» Provided entries:
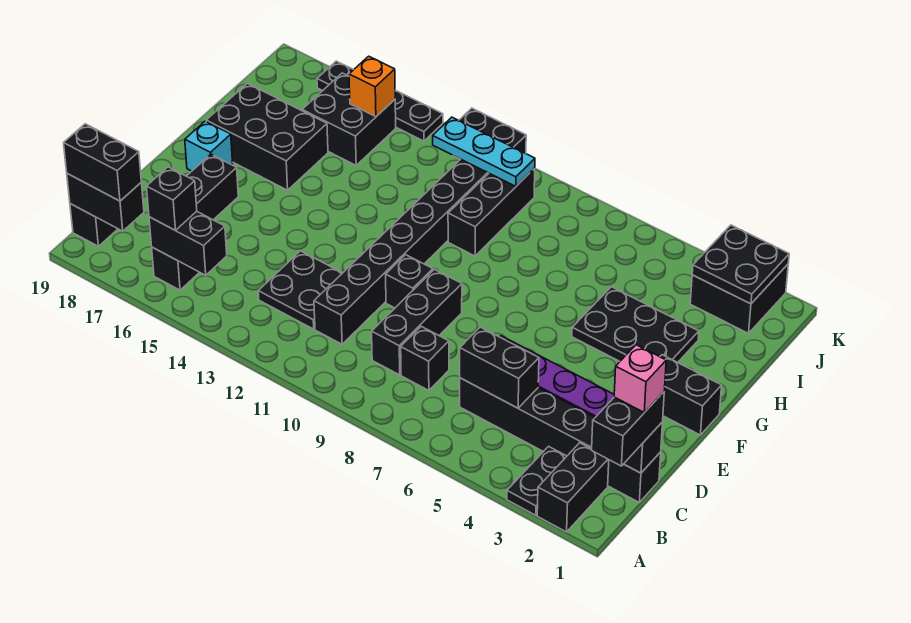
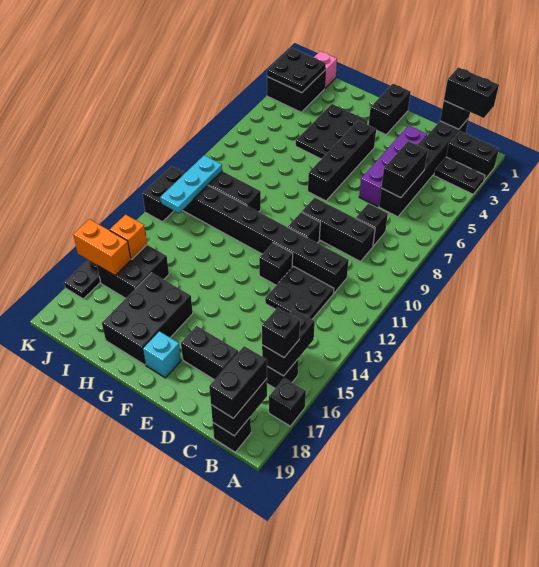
none -> black brick A17 level 1
pink brick C1 level 4 -> pink brick J1 level 1
none -> black brick E12 level 1
none -> black brick F4:F7 level 1
none -> orange brick J16:K16 level 2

» Exercise description:
Please write out, exactly as they appear, the line that contains "none -> black brick F4:F7 level 1" and every line after it up to the end of the entries above, and no others.

» Exercise result:
none -> black brick F4:F7 level 1
none -> orange brick J16:K16 level 2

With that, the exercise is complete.